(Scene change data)
++++

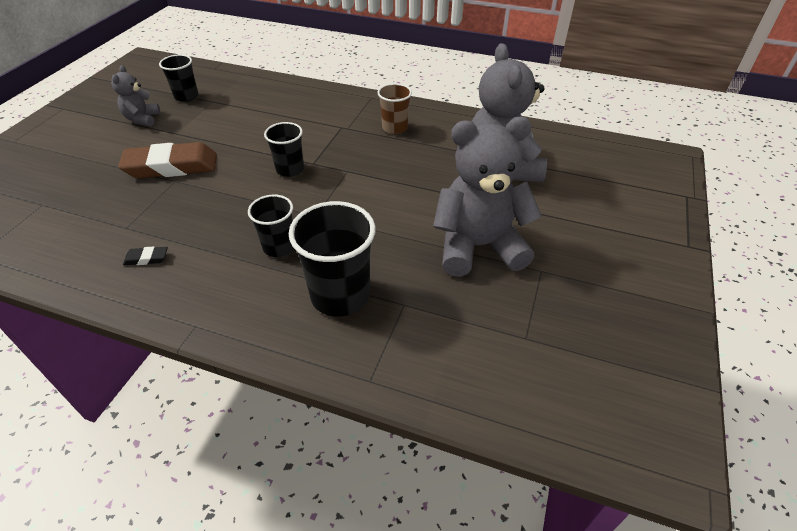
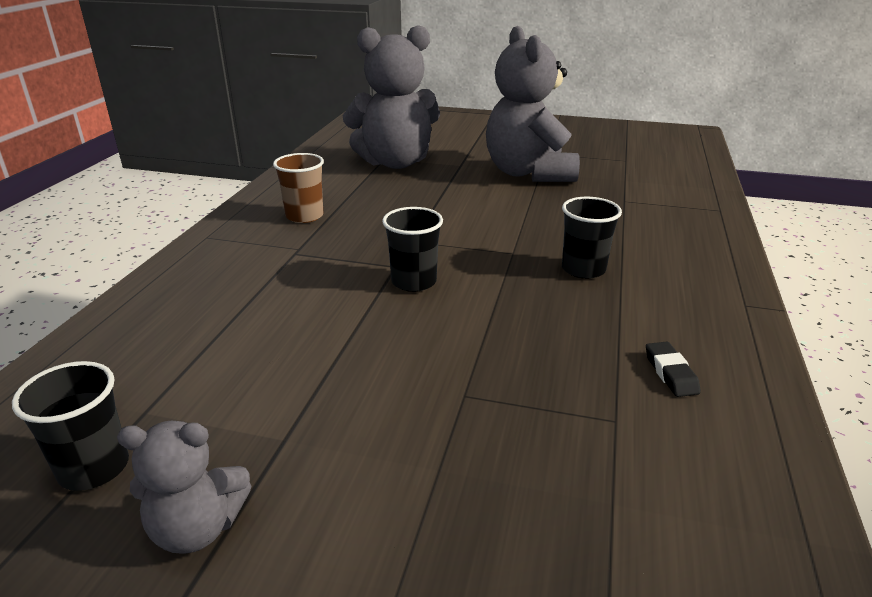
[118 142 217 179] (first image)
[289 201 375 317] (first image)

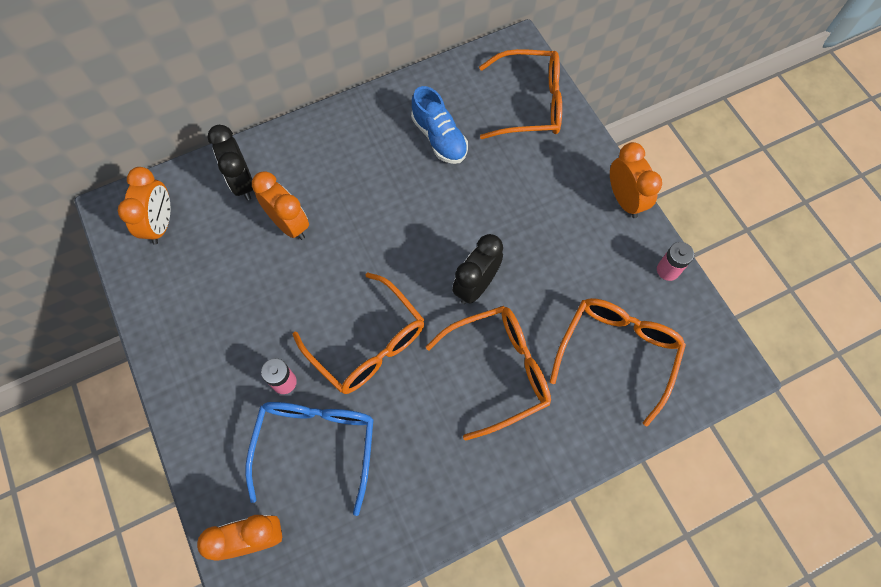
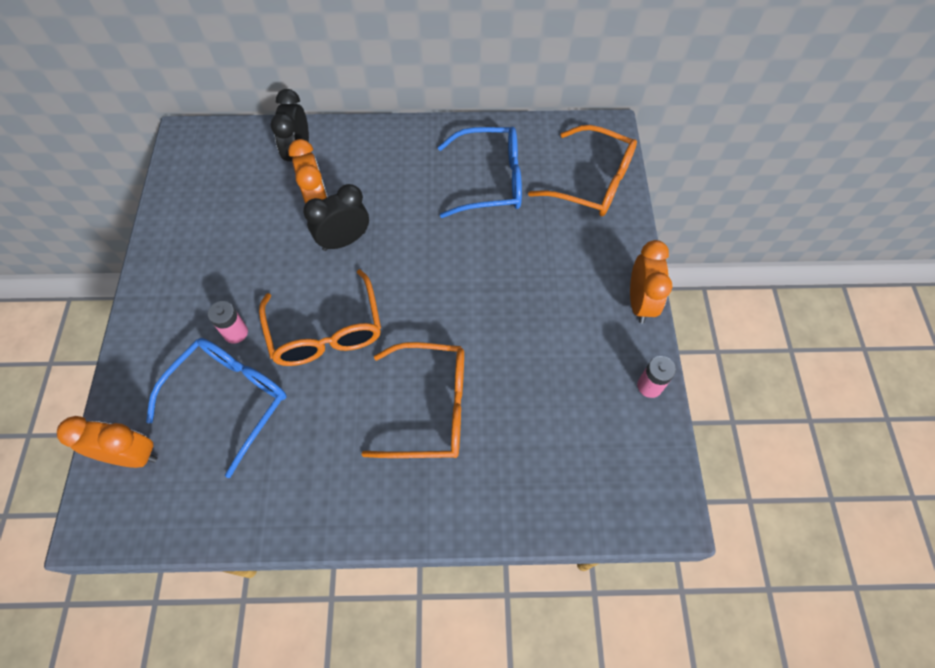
[118 167 171 245] (first image)
[438 127 522 218]
[303 184 369 251]
[550 298 686 427] (first image)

++++

EXERCISE BRIEF.
An exact transcription of the data above is needed, without the pictures.

THE COMPLETED TASK.
[118 142 217 179] (first image)
[289 201 375 317] (first image)

[118 167 171 245] (first image)
[438 127 522 218]
[303 184 369 251]
[550 298 686 427] (first image)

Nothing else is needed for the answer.